Task statement — Copy the records that follow exactly as written, but not their pictures.

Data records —
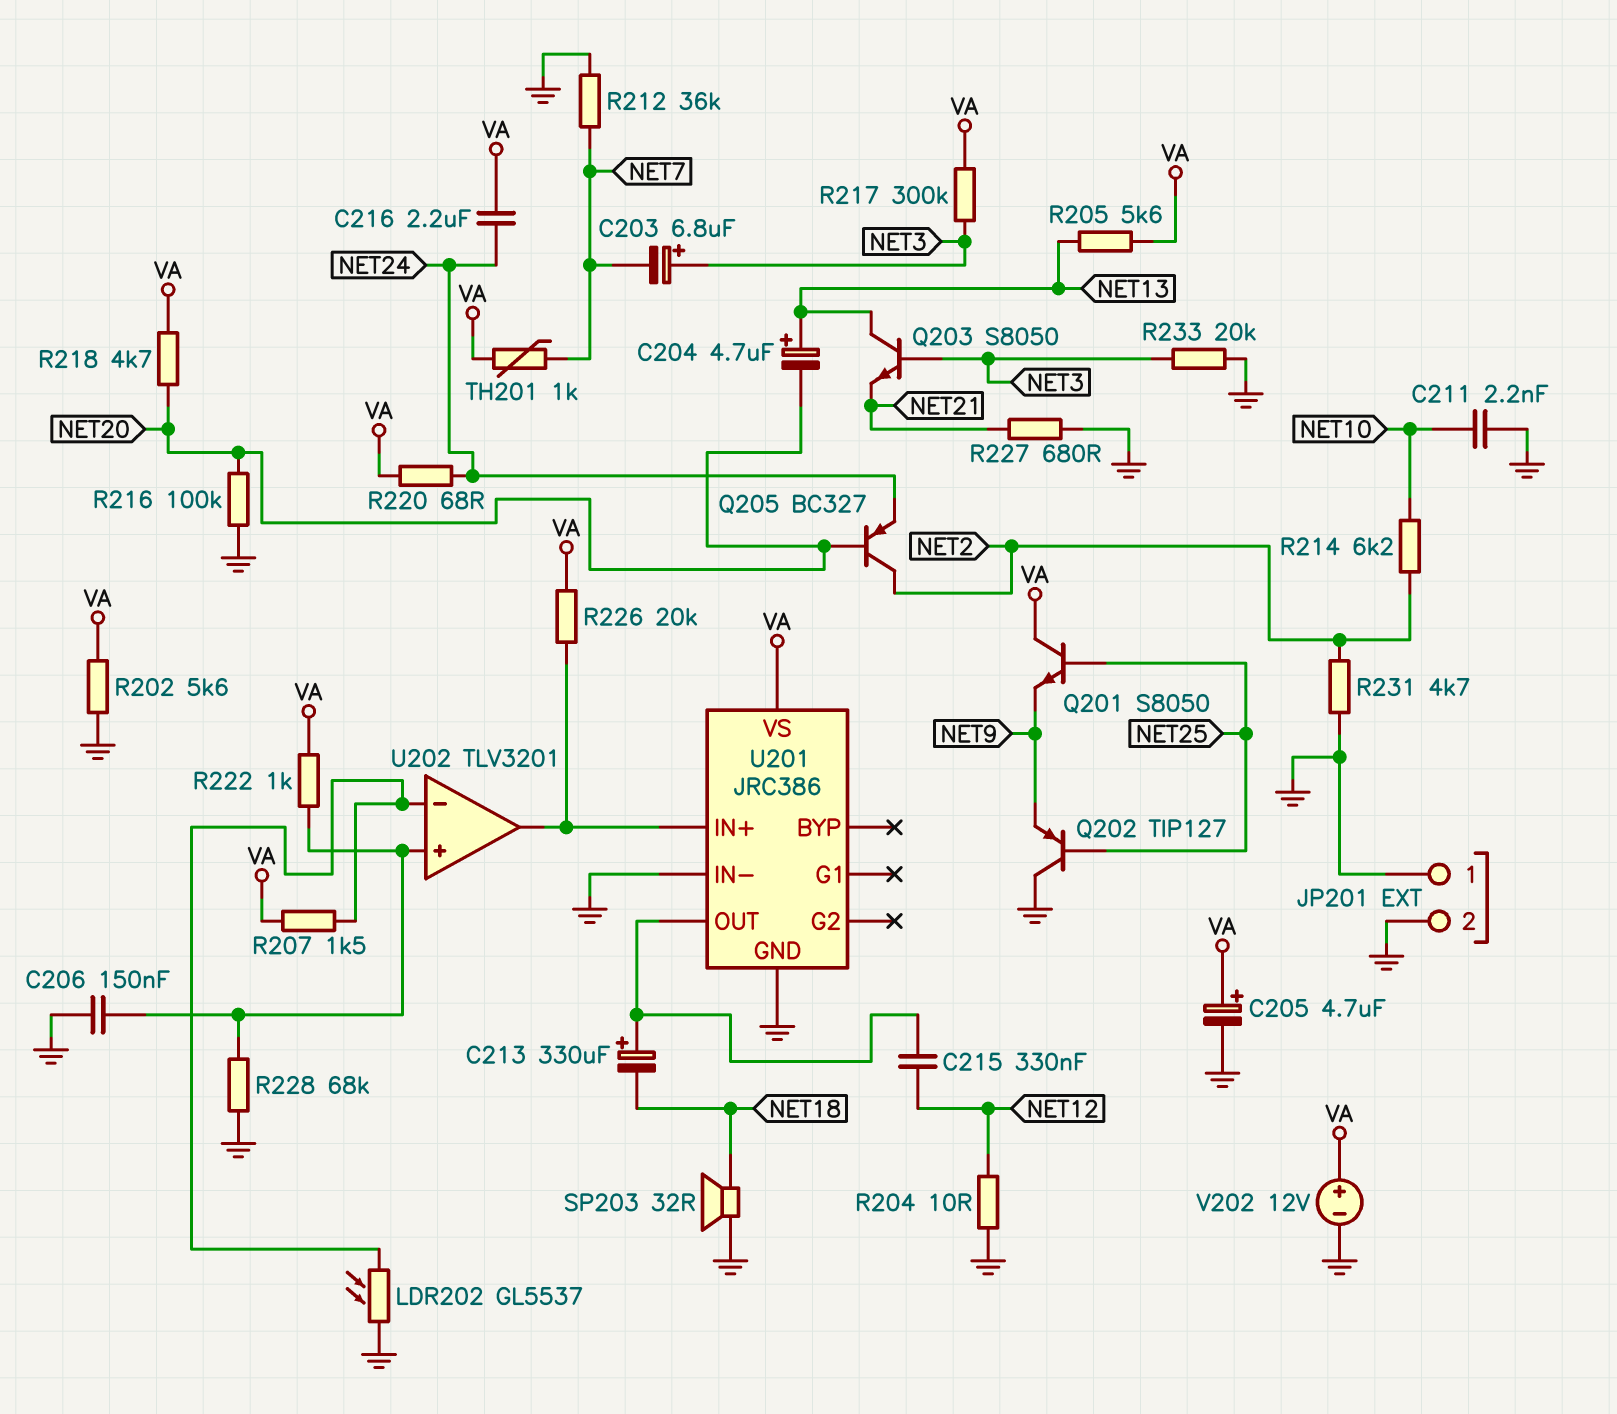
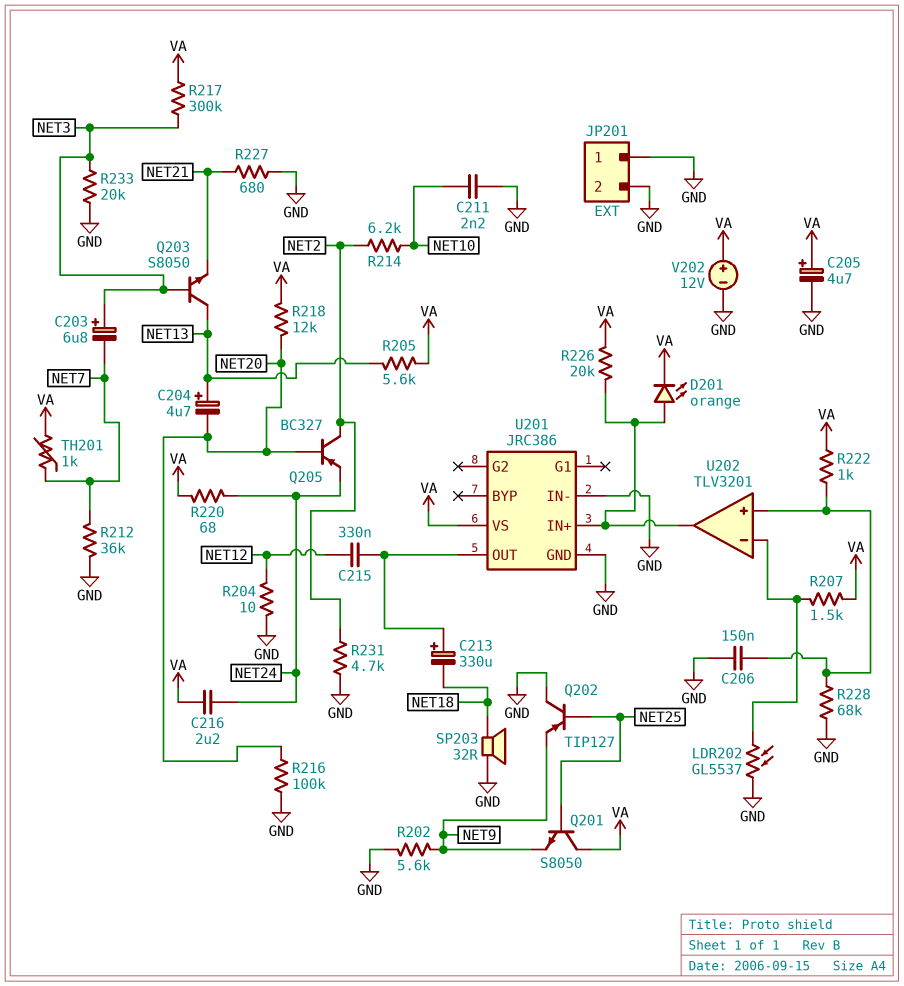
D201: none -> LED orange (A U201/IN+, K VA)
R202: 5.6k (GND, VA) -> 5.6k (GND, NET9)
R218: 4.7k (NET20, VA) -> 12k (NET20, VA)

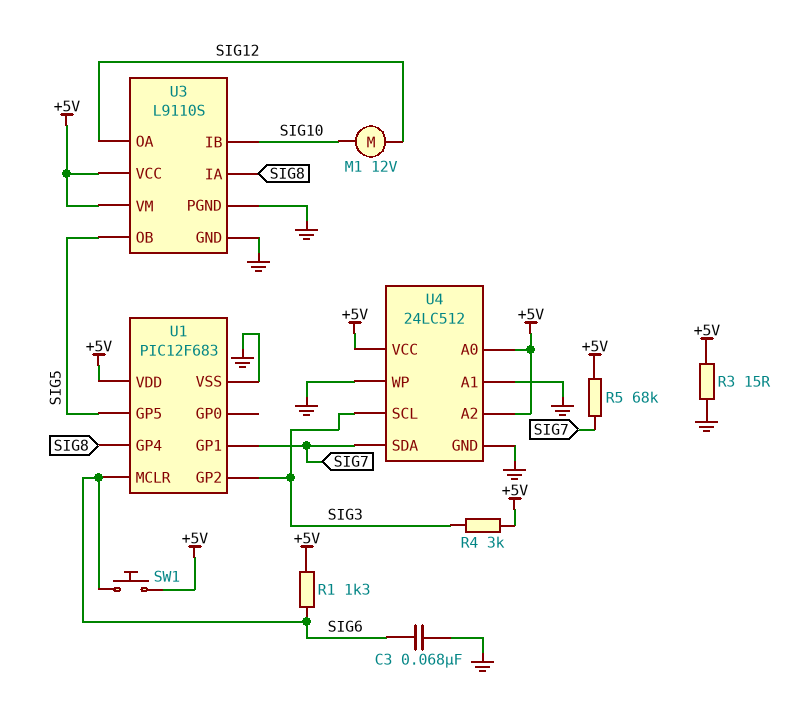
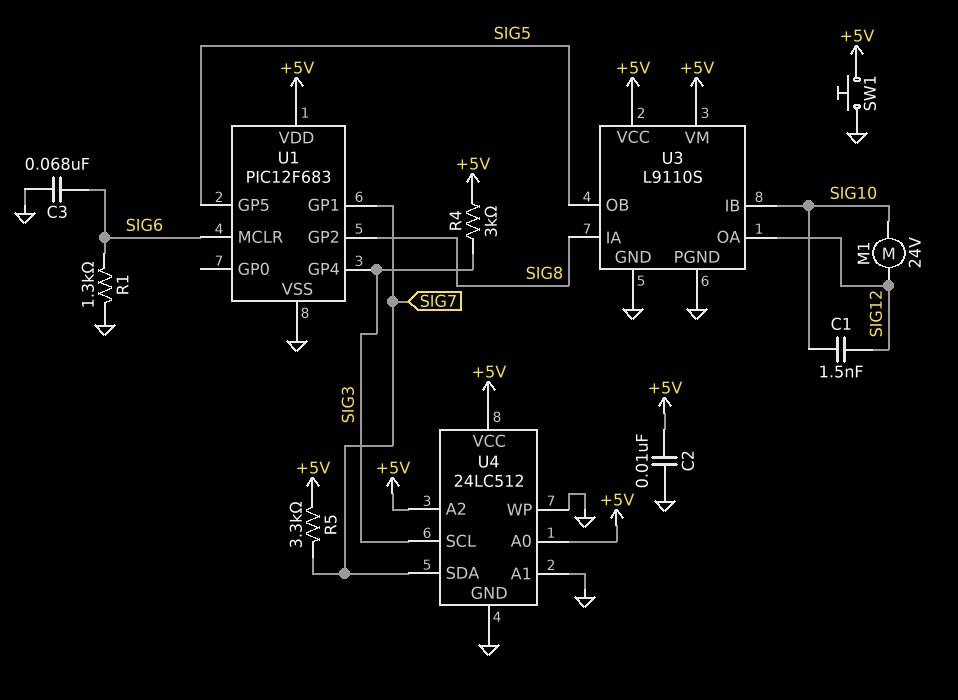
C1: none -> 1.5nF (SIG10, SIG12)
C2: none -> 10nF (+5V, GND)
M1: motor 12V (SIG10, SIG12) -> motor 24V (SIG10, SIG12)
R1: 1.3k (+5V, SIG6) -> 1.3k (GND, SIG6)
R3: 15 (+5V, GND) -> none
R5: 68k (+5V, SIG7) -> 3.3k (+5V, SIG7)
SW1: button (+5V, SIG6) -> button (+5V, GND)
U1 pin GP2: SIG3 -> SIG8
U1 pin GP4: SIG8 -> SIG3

Answer to the exercise —
D201: none -> LED orange (A U201/IN+, K VA)
R202: 5.6k (GND, VA) -> 5.6k (GND, NET9)
R218: 4.7k (NET20, VA) -> 12k (NET20, VA)

C1: none -> 1.5nF (SIG10, SIG12)
C2: none -> 10nF (+5V, GND)
M1: motor 12V (SIG10, SIG12) -> motor 24V (SIG10, SIG12)
R1: 1.3k (+5V, SIG6) -> 1.3k (GND, SIG6)
R3: 15 (+5V, GND) -> none
R5: 68k (+5V, SIG7) -> 3.3k (+5V, SIG7)
SW1: button (+5V, SIG6) -> button (+5V, GND)
U1 pin GP2: SIG3 -> SIG8
U1 pin GP4: SIG8 -> SIG3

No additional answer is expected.